Dataset entries:

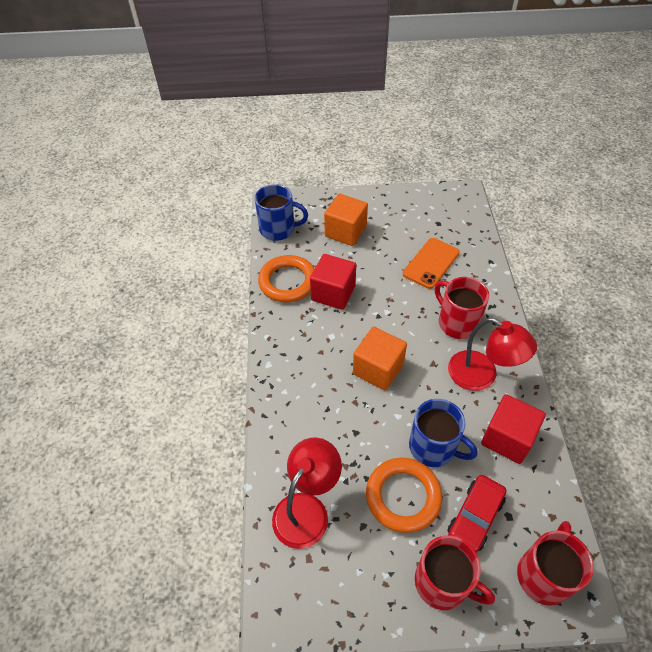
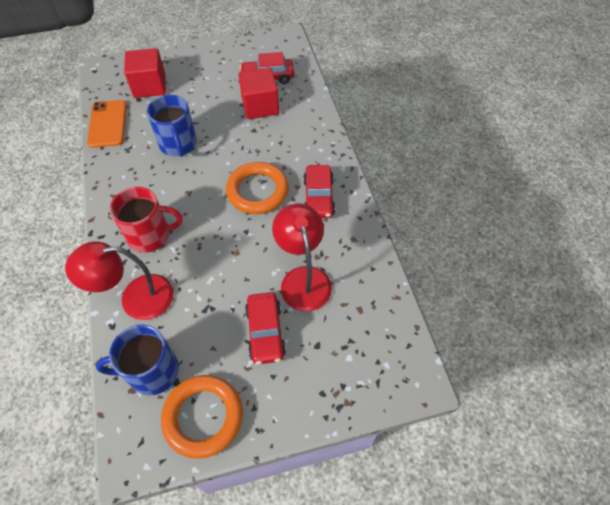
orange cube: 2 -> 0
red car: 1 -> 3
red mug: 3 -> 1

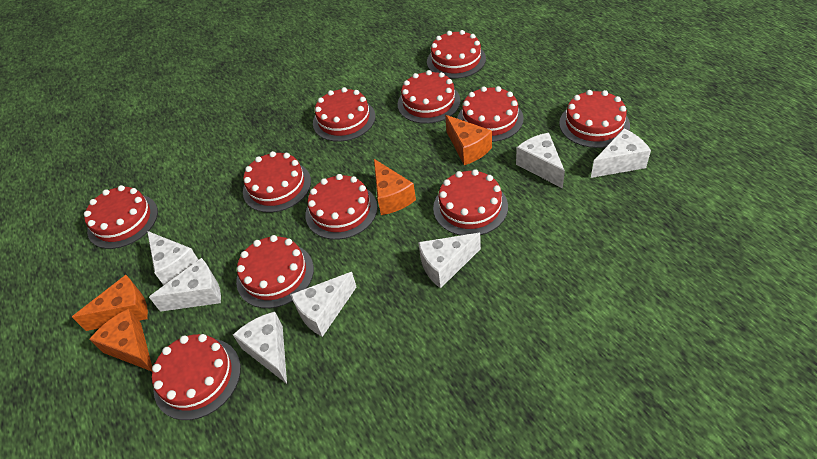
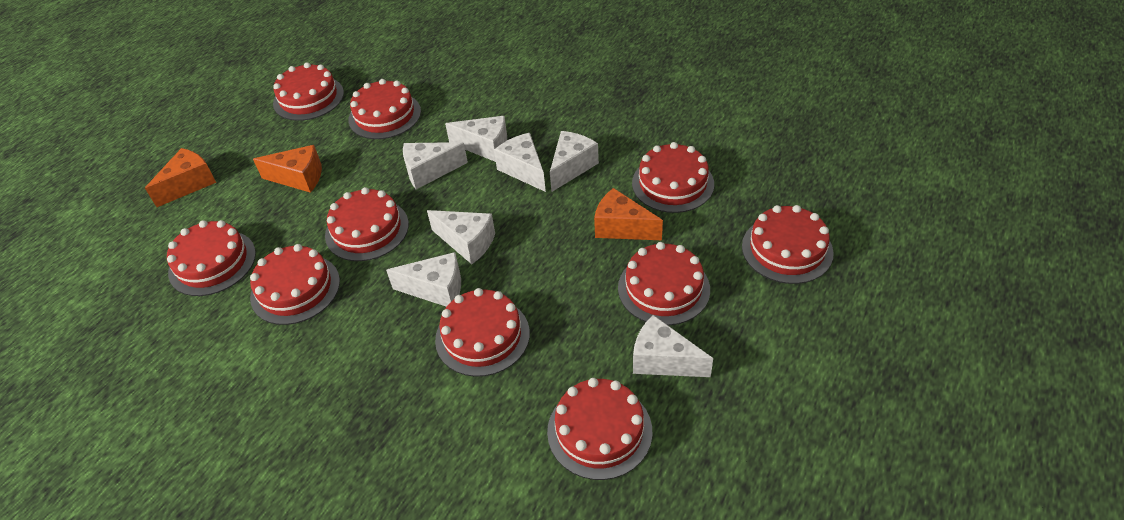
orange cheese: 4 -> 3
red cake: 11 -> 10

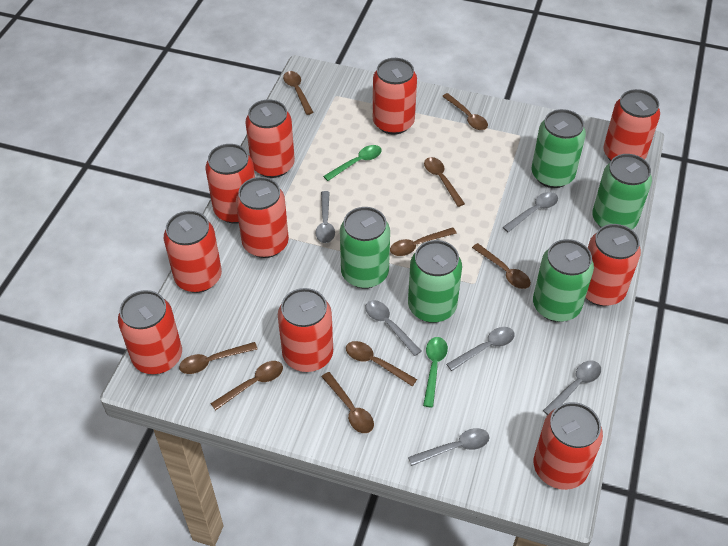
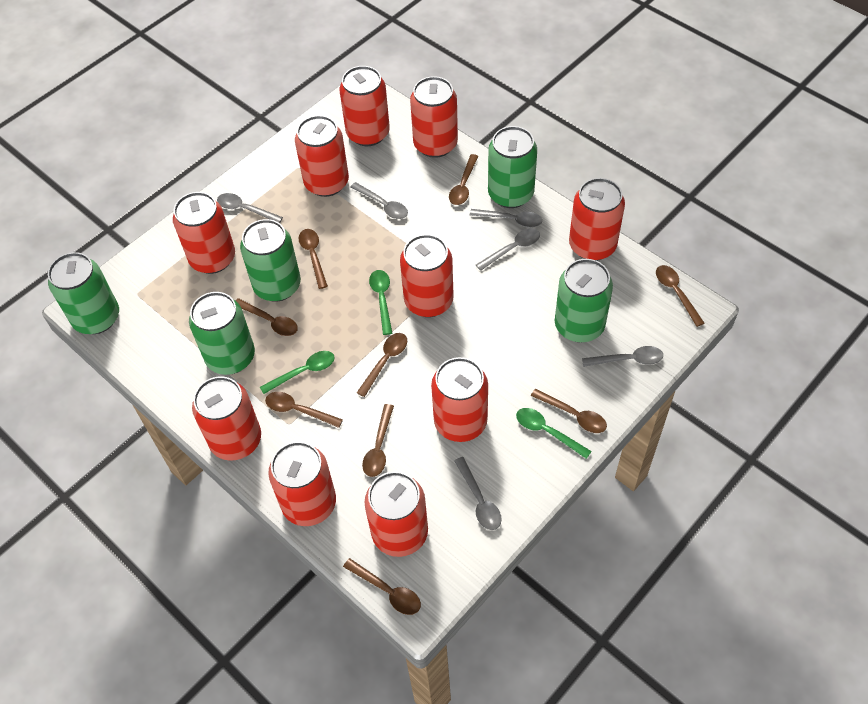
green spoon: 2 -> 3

§ EXERCISE AIM: Your answer must be an exact copy of every entry, with the pictures left out.

§ SOLUTION FOR THIS PROBLEM:
orange cube: 2 -> 0
red car: 1 -> 3
red mug: 3 -> 1

orange cheese: 4 -> 3
red cake: 11 -> 10

green spoon: 2 -> 3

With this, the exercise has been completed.